# [Listed entries]
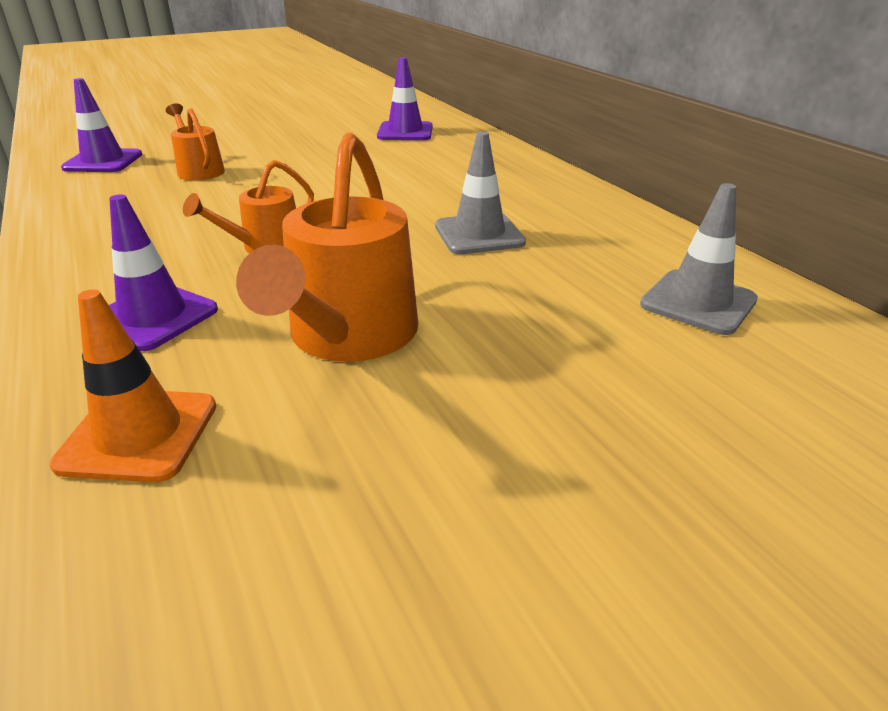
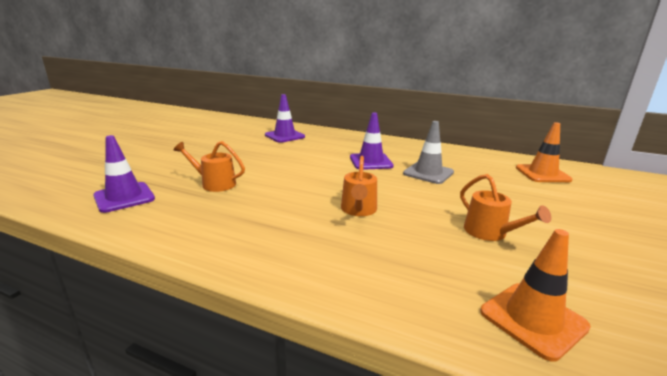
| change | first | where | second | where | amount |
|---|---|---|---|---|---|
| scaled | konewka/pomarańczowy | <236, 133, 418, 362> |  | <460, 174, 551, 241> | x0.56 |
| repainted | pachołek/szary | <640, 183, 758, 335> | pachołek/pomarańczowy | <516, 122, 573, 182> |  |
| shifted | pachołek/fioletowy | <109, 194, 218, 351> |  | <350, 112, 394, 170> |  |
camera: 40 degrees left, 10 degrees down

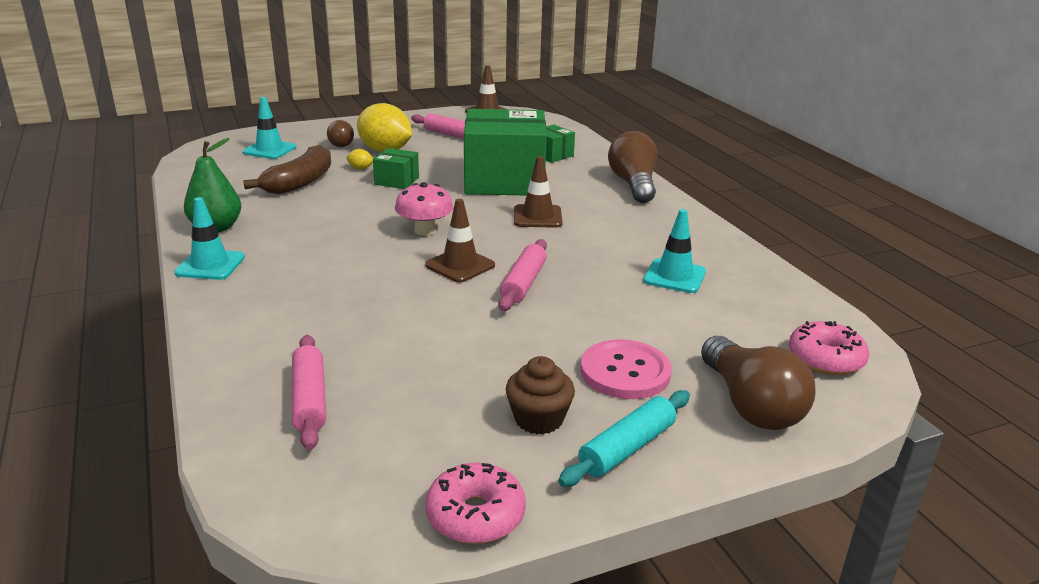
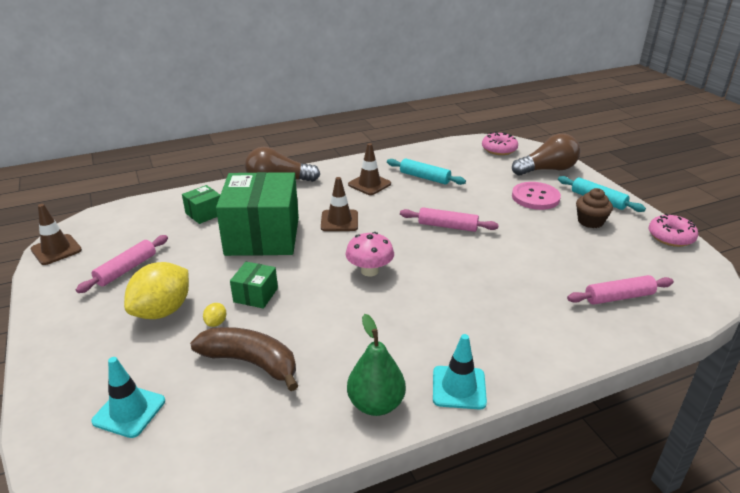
| change | first | where | second | where | amount |
|---|---|---|---|---|---|
| gone | żarówka/brązowy | <327, 120, 354, 147> |  |  |  |
| shifted | pachołek/brązowy | <425, 199, 495, 283> |  | <348, 143, 391, 195> |  |
| swapped | pachołek/turkusowy | <643, 209, 706, 293> | wałek do ciasta/turkusowy | <387, 159, 466, 185> |  |
camera: 90 degrees left, 5 degrees up

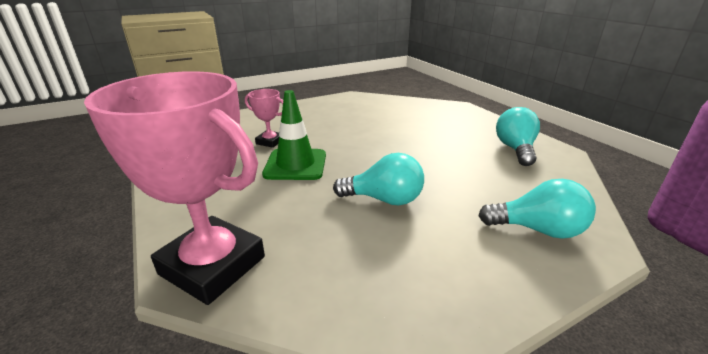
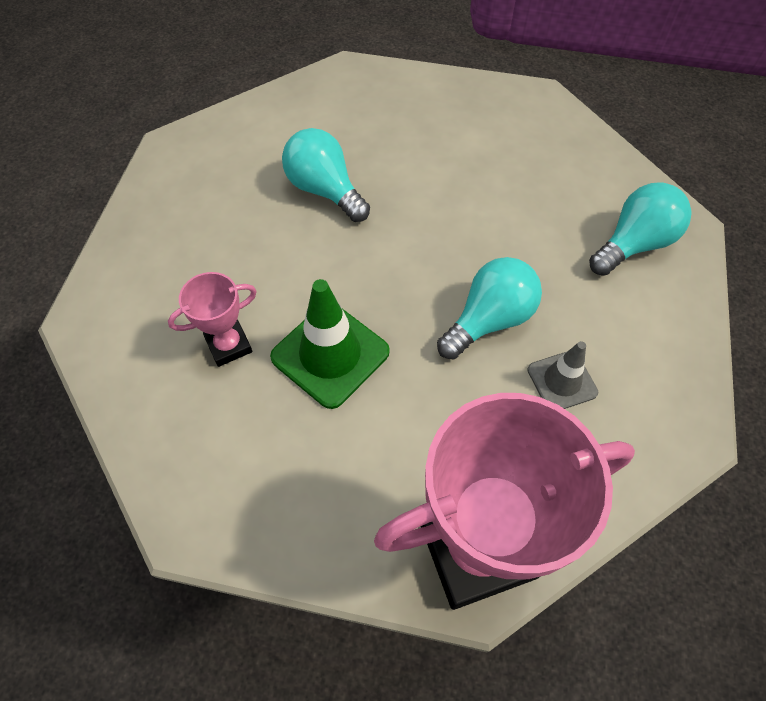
| change | first | where | second | where | amount |
|---|---|---|---|---|---|
| shifted | żarówka/turkusowy | <496, 107, 540, 166> |  | <282, 128, 370, 222> |  |
| new |  |  | pachołek/szary | <528, 341, 598, 409> |  |
camera: 50 degrees left, 30 degrees up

# [Task requirements]
Copy out the lines above in full and unaltered, apart from the pictures.

# [Result]
| change | first | where | second | where | amount |
|---|---|---|---|---|---|
| scaled | konewka/pomarańczowy | <236, 133, 418, 362> |  | <460, 174, 551, 241> | x0.56 |
| repainted | pachołek/szary | <640, 183, 758, 335> | pachołek/pomarańczowy | <516, 122, 573, 182> |  |
| shifted | pachołek/fioletowy | <109, 194, 218, 351> |  | <350, 112, 394, 170> |  |
camera: 40 degrees left, 10 degrees down

| change | first | where | second | where | amount |
|---|---|---|---|---|---|
| gone | żarówka/brązowy | <327, 120, 354, 147> |  |  |  |
| shifted | pachołek/brązowy | <425, 199, 495, 283> |  | <348, 143, 391, 195> |  |
| swapped | pachołek/turkusowy | <643, 209, 706, 293> | wałek do ciasta/turkusowy | <387, 159, 466, 185> |  |
camera: 90 degrees left, 5 degrees up

| change | first | where | second | where | amount |
|---|---|---|---|---|---|
| shifted | żarówka/turkusowy | <496, 107, 540, 166> |  | <282, 128, 370, 222> |  |
| new |  |  | pachołek/szary | <528, 341, 598, 409> |  |
camera: 50 degrees left, 30 degrees up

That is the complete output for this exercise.